Object correspondence data
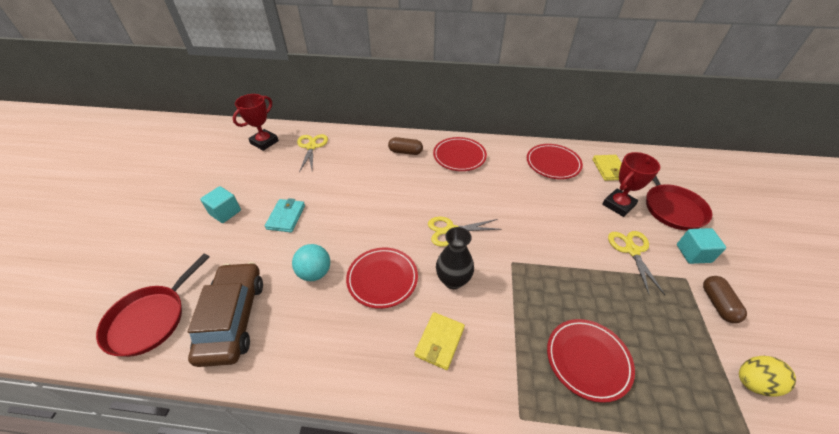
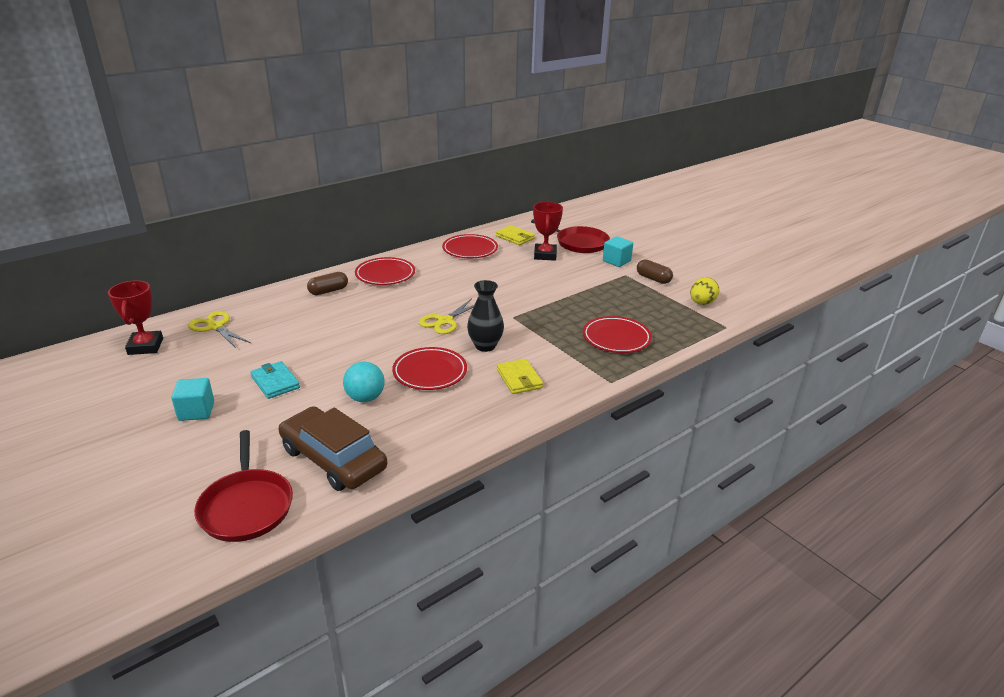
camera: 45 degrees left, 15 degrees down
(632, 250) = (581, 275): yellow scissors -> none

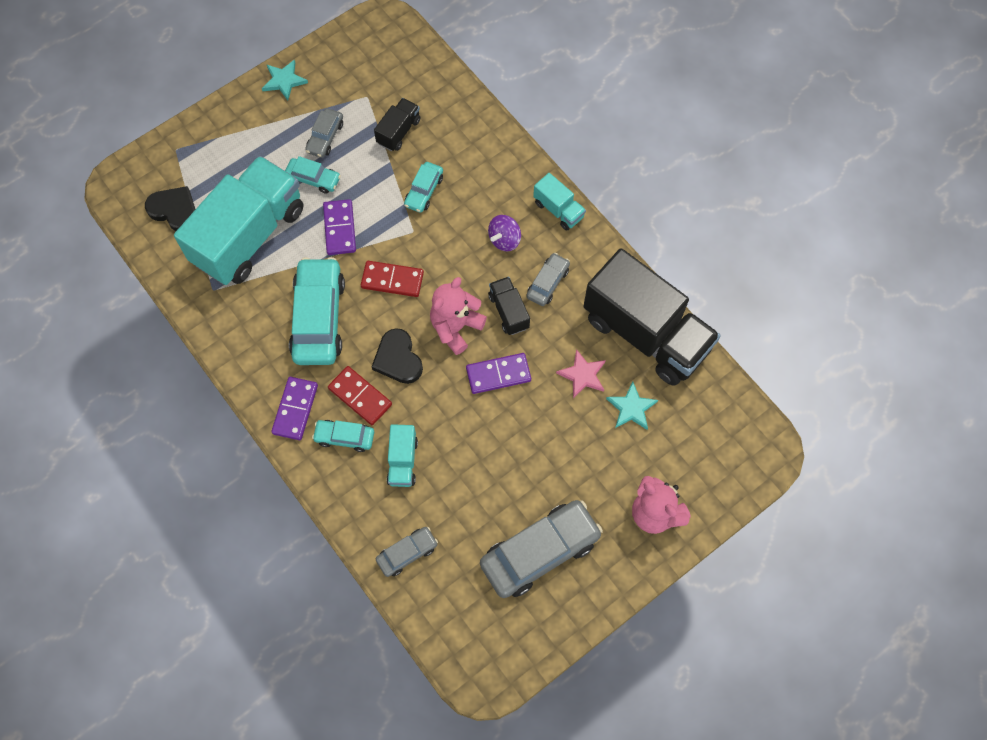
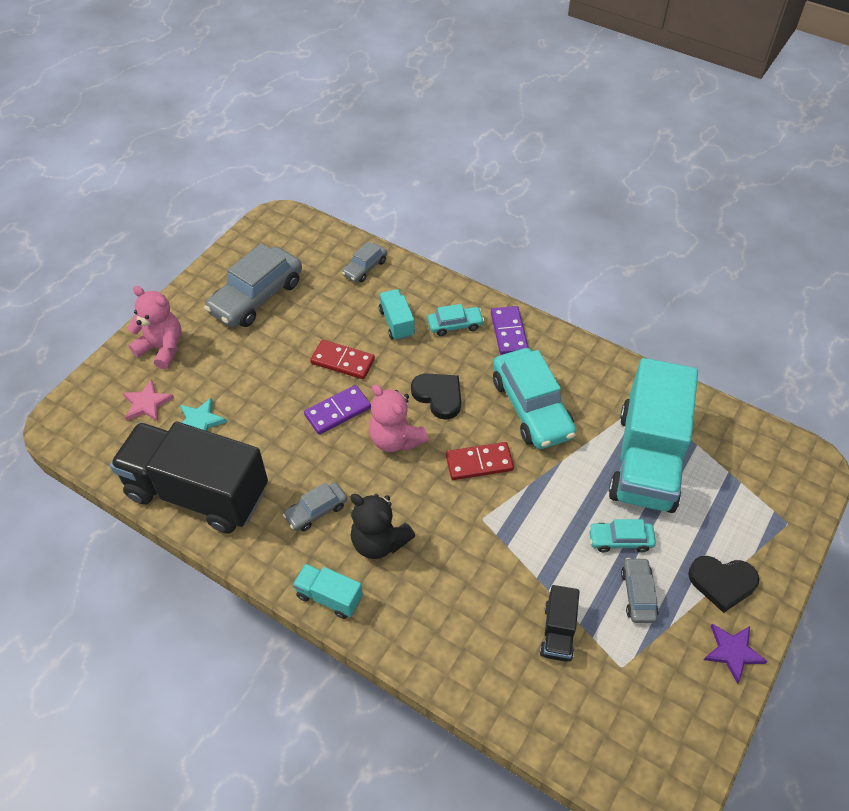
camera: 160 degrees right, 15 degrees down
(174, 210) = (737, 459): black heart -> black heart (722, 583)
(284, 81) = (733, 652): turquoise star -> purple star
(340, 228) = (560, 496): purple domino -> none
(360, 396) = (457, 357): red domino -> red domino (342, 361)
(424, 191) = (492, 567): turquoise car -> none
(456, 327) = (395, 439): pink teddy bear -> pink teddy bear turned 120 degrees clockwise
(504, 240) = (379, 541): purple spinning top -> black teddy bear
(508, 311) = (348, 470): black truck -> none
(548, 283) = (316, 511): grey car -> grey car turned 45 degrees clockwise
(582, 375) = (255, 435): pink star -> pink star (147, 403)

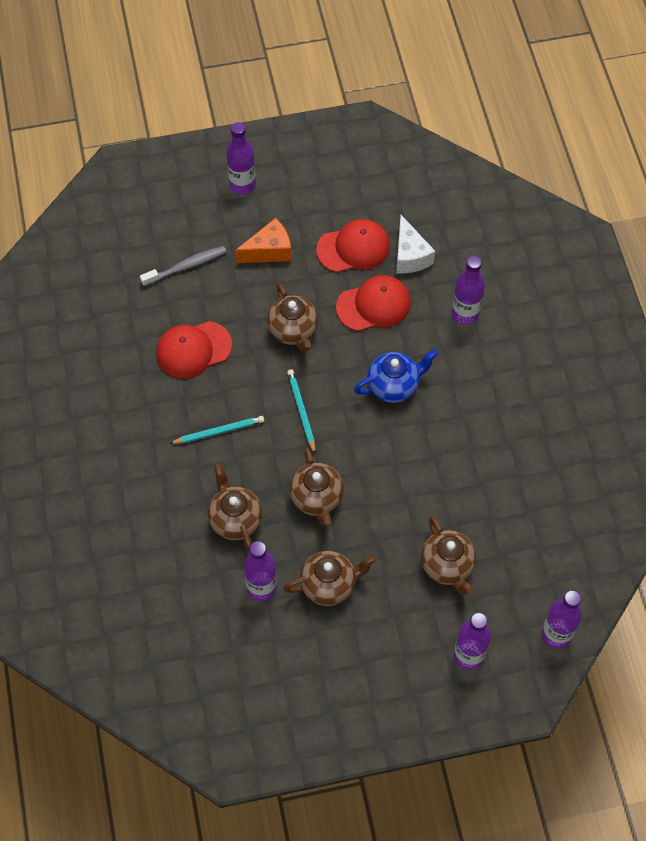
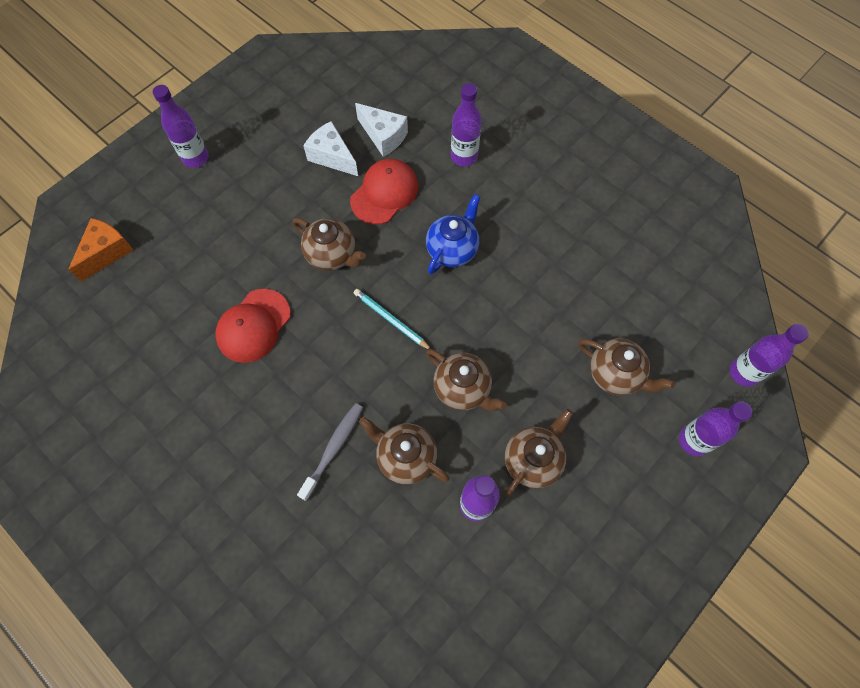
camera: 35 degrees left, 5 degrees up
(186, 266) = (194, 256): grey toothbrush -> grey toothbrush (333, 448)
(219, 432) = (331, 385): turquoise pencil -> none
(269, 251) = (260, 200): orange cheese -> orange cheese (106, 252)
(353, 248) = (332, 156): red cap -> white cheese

==

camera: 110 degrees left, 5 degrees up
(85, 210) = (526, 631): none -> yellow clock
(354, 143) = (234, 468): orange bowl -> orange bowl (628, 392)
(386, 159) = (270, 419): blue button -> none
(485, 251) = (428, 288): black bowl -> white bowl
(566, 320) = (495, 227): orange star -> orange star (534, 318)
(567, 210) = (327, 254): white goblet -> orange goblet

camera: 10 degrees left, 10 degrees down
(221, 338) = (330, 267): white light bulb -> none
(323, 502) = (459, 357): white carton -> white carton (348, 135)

Problem description =
Give again, exactly as written above, every line from the one holding "camera: 160 degrees right, 15 degrees down" to the one holding "(353, 248) = (332, 156): red", with both ends kept and the pictures left out.

Task answer =
camera: 160 degrees right, 15 degrees down
(174, 210) = (737, 459): black heart -> black heart (722, 583)
(284, 81) = (733, 652): turquoise star -> purple star
(340, 228) = (560, 496): purple domino -> none
(360, 396) = (457, 357): red domino -> red domino (342, 361)
(424, 191) = (492, 567): turquoise car -> none
(456, 327) = (395, 439): pink teddy bear -> pink teddy bear turned 120 degrees clockwise
(504, 240) = (379, 541): purple spinning top -> black teddy bear
(508, 311) = (348, 470): black truck -> none
(548, 283) = (316, 511): grey car -> grey car turned 45 degrees clockwise
(582, 375) = (255, 435): pink star -> pink star (147, 403)

camera: 35 degrees left, 5 degrees up
(186, 266) = (194, 256): grey toothbrush -> grey toothbrush (333, 448)
(219, 432) = (331, 385): turquoise pencil -> none
(269, 251) = (260, 200): orange cheese -> orange cheese (106, 252)
(353, 248) = (332, 156): red cap -> white cheese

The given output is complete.